Which lines of the data contain the string "NMOS"? Copy every one of them.
-- Opening Marker --
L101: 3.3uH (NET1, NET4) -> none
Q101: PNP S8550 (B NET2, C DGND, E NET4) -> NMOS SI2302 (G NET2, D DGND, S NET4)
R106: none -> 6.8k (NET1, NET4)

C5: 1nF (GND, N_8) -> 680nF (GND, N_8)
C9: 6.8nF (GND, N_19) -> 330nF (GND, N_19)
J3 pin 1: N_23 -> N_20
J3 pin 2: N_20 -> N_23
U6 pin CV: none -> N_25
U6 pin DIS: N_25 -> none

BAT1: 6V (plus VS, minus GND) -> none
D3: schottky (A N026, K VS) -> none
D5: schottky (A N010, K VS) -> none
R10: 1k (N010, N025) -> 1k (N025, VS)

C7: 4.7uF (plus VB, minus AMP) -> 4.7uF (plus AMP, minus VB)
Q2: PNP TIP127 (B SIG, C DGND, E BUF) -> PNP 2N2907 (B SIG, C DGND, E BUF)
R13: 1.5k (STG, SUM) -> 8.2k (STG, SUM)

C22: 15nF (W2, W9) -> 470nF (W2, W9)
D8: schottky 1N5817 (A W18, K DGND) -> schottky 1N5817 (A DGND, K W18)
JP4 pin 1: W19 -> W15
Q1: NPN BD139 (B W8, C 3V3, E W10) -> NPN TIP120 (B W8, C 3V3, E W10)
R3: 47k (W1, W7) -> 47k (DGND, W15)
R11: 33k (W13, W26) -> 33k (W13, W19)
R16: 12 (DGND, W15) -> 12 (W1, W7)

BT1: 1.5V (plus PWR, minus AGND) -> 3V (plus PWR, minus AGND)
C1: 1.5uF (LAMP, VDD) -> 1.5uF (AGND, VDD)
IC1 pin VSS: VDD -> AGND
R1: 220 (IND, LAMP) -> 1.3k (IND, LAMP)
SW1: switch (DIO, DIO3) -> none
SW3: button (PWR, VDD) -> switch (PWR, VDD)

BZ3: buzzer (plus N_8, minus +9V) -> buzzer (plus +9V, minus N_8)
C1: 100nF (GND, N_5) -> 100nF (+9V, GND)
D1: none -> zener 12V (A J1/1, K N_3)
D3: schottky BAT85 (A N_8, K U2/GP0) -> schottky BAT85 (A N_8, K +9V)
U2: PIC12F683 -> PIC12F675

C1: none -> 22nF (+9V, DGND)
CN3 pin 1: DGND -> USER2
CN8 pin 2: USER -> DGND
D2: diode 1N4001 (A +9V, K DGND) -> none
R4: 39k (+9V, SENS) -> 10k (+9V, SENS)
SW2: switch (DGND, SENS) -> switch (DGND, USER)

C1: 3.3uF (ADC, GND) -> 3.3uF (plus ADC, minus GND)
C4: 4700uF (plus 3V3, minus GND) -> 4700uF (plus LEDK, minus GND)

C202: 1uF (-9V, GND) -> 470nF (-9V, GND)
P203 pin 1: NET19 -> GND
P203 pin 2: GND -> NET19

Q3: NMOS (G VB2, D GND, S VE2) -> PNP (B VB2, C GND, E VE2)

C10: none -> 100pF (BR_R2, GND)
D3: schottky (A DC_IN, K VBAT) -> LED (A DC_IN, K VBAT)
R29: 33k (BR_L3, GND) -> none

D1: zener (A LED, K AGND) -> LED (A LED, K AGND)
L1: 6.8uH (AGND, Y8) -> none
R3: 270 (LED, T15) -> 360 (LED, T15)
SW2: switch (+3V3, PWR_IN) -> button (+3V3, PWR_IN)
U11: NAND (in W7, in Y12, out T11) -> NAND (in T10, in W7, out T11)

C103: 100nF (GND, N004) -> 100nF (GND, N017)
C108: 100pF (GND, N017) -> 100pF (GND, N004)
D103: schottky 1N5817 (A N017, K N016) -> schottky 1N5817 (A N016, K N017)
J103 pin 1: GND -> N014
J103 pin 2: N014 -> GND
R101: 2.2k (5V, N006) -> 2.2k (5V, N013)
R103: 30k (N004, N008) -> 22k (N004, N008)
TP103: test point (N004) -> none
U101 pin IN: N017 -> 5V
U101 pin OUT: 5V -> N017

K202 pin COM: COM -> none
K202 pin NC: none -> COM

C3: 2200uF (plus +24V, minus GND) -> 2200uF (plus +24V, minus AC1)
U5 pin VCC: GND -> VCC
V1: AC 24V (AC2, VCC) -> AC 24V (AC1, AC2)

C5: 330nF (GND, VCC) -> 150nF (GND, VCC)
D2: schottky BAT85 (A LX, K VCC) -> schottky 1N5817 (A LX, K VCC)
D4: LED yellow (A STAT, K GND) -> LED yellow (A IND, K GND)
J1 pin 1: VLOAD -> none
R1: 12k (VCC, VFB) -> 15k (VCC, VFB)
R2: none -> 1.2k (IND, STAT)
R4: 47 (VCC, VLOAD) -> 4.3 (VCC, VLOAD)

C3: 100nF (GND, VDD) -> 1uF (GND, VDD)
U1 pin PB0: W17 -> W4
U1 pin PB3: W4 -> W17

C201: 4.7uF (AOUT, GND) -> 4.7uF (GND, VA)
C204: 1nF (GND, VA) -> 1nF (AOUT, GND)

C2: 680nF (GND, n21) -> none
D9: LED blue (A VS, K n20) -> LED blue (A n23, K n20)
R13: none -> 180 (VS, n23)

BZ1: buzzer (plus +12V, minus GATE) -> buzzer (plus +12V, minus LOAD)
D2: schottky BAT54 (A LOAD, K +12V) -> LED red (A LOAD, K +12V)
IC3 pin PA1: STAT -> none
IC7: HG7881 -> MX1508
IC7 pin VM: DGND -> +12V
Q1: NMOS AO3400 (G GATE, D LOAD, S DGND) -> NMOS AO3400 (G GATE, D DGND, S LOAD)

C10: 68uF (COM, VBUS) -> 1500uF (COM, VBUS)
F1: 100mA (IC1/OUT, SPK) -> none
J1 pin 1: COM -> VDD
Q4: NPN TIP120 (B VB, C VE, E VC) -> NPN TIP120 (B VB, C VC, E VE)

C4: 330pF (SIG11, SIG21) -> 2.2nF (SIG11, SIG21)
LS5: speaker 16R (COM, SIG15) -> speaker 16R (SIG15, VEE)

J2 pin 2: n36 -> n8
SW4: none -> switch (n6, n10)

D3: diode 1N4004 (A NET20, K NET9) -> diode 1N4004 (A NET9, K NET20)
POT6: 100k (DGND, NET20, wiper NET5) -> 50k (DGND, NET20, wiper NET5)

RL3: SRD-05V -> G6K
-- Closing Marker --
== RESPONSE TO THE EXERCISE ==
Q101: PNP S8550 (B NET2, C DGND, E NET4) -> NMOS SI2302 (G NET2, D DGND, S NET4)
Q3: NMOS (G VB2, D GND, S VE2) -> PNP (B VB2, C GND, E VE2)
Q1: NMOS AO3400 (G GATE, D LOAD, S DGND) -> NMOS AO3400 (G GATE, D DGND, S LOAD)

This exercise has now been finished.